Revision tracking records:
Segment Open
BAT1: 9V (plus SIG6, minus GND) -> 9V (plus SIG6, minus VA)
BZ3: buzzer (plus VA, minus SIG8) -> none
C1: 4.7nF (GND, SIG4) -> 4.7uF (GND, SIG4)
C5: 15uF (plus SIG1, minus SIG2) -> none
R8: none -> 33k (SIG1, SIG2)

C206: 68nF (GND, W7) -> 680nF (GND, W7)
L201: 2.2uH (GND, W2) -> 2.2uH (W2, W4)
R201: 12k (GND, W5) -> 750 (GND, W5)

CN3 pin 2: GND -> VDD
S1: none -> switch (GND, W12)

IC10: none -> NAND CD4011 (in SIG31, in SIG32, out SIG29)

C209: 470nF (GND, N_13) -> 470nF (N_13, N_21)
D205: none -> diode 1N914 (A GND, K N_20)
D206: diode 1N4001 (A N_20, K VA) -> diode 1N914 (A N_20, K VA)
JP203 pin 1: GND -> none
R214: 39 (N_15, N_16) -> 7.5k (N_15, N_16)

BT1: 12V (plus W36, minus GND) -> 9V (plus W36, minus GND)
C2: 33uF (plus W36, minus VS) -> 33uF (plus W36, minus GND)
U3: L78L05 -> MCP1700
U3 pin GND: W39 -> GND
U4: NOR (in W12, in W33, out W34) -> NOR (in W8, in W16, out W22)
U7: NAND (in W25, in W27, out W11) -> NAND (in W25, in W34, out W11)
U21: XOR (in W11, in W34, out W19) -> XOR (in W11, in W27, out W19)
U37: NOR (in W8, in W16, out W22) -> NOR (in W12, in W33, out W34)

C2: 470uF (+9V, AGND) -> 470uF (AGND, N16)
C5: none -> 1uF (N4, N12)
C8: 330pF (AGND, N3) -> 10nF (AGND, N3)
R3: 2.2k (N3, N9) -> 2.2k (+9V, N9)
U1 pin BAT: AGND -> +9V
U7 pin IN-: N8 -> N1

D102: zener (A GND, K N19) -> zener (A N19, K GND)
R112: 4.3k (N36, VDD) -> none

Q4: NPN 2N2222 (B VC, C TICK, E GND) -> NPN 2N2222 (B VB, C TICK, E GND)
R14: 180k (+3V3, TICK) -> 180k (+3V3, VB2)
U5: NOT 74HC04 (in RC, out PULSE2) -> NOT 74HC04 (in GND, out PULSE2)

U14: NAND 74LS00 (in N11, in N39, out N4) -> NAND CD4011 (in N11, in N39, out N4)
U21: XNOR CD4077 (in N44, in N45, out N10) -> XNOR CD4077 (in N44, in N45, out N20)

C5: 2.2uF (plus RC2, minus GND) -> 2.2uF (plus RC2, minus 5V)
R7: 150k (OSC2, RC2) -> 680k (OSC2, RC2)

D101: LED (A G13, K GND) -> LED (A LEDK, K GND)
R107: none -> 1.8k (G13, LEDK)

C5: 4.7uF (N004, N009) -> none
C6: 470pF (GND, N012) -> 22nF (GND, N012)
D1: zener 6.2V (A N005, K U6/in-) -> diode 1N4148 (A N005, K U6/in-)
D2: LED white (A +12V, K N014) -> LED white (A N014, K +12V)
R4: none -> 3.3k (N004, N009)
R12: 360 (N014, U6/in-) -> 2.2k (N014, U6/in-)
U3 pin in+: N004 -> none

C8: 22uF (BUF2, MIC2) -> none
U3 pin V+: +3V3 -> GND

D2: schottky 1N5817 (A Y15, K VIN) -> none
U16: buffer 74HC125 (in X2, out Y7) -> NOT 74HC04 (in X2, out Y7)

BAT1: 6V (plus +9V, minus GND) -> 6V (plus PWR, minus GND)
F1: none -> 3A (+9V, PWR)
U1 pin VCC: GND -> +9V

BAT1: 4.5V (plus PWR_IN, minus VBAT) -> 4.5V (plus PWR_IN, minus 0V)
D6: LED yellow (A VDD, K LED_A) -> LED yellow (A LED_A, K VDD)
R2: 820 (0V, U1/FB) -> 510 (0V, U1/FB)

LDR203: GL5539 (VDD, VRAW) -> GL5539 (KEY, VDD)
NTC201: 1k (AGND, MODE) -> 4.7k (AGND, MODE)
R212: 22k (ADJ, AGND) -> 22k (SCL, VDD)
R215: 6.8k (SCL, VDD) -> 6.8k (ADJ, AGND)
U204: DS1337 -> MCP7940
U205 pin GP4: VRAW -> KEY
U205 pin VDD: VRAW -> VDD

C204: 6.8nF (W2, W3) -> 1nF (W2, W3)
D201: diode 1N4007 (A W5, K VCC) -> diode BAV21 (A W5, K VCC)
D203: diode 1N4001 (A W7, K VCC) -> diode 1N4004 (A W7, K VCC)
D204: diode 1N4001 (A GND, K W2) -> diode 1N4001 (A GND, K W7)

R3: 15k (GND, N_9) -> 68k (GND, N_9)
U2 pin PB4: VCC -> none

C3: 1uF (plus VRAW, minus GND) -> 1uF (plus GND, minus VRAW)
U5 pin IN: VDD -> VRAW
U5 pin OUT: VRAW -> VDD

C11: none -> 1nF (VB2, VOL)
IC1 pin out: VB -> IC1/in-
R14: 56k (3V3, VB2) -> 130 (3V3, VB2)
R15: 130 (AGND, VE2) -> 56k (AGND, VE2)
Segment Closed
> Brief
From the first line to the last, repeat the records exactly.

> Answer box
BAT1: 9V (plus SIG6, minus GND) -> 9V (plus SIG6, minus VA)
BZ3: buzzer (plus VA, minus SIG8) -> none
C1: 4.7nF (GND, SIG4) -> 4.7uF (GND, SIG4)
C5: 15uF (plus SIG1, minus SIG2) -> none
R8: none -> 33k (SIG1, SIG2)

C206: 68nF (GND, W7) -> 680nF (GND, W7)
L201: 2.2uH (GND, W2) -> 2.2uH (W2, W4)
R201: 12k (GND, W5) -> 750 (GND, W5)

CN3 pin 2: GND -> VDD
S1: none -> switch (GND, W12)

IC10: none -> NAND CD4011 (in SIG31, in SIG32, out SIG29)

C209: 470nF (GND, N_13) -> 470nF (N_13, N_21)
D205: none -> diode 1N914 (A GND, K N_20)
D206: diode 1N4001 (A N_20, K VA) -> diode 1N914 (A N_20, K VA)
JP203 pin 1: GND -> none
R214: 39 (N_15, N_16) -> 7.5k (N_15, N_16)

BT1: 12V (plus W36, minus GND) -> 9V (plus W36, minus GND)
C2: 33uF (plus W36, minus VS) -> 33uF (plus W36, minus GND)
U3: L78L05 -> MCP1700
U3 pin GND: W39 -> GND
U4: NOR (in W12, in W33, out W34) -> NOR (in W8, in W16, out W22)
U7: NAND (in W25, in W27, out W11) -> NAND (in W25, in W34, out W11)
U21: XOR (in W11, in W34, out W19) -> XOR (in W11, in W27, out W19)
U37: NOR (in W8, in W16, out W22) -> NOR (in W12, in W33, out W34)

C2: 470uF (+9V, AGND) -> 470uF (AGND, N16)
C5: none -> 1uF (N4, N12)
C8: 330pF (AGND, N3) -> 10nF (AGND, N3)
R3: 2.2k (N3, N9) -> 2.2k (+9V, N9)
U1 pin BAT: AGND -> +9V
U7 pin IN-: N8 -> N1

D102: zener (A GND, K N19) -> zener (A N19, K GND)
R112: 4.3k (N36, VDD) -> none

Q4: NPN 2N2222 (B VC, C TICK, E GND) -> NPN 2N2222 (B VB, C TICK, E GND)
R14: 180k (+3V3, TICK) -> 180k (+3V3, VB2)
U5: NOT 74HC04 (in RC, out PULSE2) -> NOT 74HC04 (in GND, out PULSE2)

U14: NAND 74LS00 (in N11, in N39, out N4) -> NAND CD4011 (in N11, in N39, out N4)
U21: XNOR CD4077 (in N44, in N45, out N10) -> XNOR CD4077 (in N44, in N45, out N20)

C5: 2.2uF (plus RC2, minus GND) -> 2.2uF (plus RC2, minus 5V)
R7: 150k (OSC2, RC2) -> 680k (OSC2, RC2)

D101: LED (A G13, K GND) -> LED (A LEDK, K GND)
R107: none -> 1.8k (G13, LEDK)

C5: 4.7uF (N004, N009) -> none
C6: 470pF (GND, N012) -> 22nF (GND, N012)
D1: zener 6.2V (A N005, K U6/in-) -> diode 1N4148 (A N005, K U6/in-)
D2: LED white (A +12V, K N014) -> LED white (A N014, K +12V)
R4: none -> 3.3k (N004, N009)
R12: 360 (N014, U6/in-) -> 2.2k (N014, U6/in-)
U3 pin in+: N004 -> none

C8: 22uF (BUF2, MIC2) -> none
U3 pin V+: +3V3 -> GND

D2: schottky 1N5817 (A Y15, K VIN) -> none
U16: buffer 74HC125 (in X2, out Y7) -> NOT 74HC04 (in X2, out Y7)

BAT1: 6V (plus +9V, minus GND) -> 6V (plus PWR, minus GND)
F1: none -> 3A (+9V, PWR)
U1 pin VCC: GND -> +9V

BAT1: 4.5V (plus PWR_IN, minus VBAT) -> 4.5V (plus PWR_IN, minus 0V)
D6: LED yellow (A VDD, K LED_A) -> LED yellow (A LED_A, K VDD)
R2: 820 (0V, U1/FB) -> 510 (0V, U1/FB)

LDR203: GL5539 (VDD, VRAW) -> GL5539 (KEY, VDD)
NTC201: 1k (AGND, MODE) -> 4.7k (AGND, MODE)
R212: 22k (ADJ, AGND) -> 22k (SCL, VDD)
R215: 6.8k (SCL, VDD) -> 6.8k (ADJ, AGND)
U204: DS1337 -> MCP7940
U205 pin GP4: VRAW -> KEY
U205 pin VDD: VRAW -> VDD

C204: 6.8nF (W2, W3) -> 1nF (W2, W3)
D201: diode 1N4007 (A W5, K VCC) -> diode BAV21 (A W5, K VCC)
D203: diode 1N4001 (A W7, K VCC) -> diode 1N4004 (A W7, K VCC)
D204: diode 1N4001 (A GND, K W2) -> diode 1N4001 (A GND, K W7)

R3: 15k (GND, N_9) -> 68k (GND, N_9)
U2 pin PB4: VCC -> none

C3: 1uF (plus VRAW, minus GND) -> 1uF (plus GND, minus VRAW)
U5 pin IN: VDD -> VRAW
U5 pin OUT: VRAW -> VDD

C11: none -> 1nF (VB2, VOL)
IC1 pin out: VB -> IC1/in-
R14: 56k (3V3, VB2) -> 130 (3V3, VB2)
R15: 130 (AGND, VE2) -> 56k (AGND, VE2)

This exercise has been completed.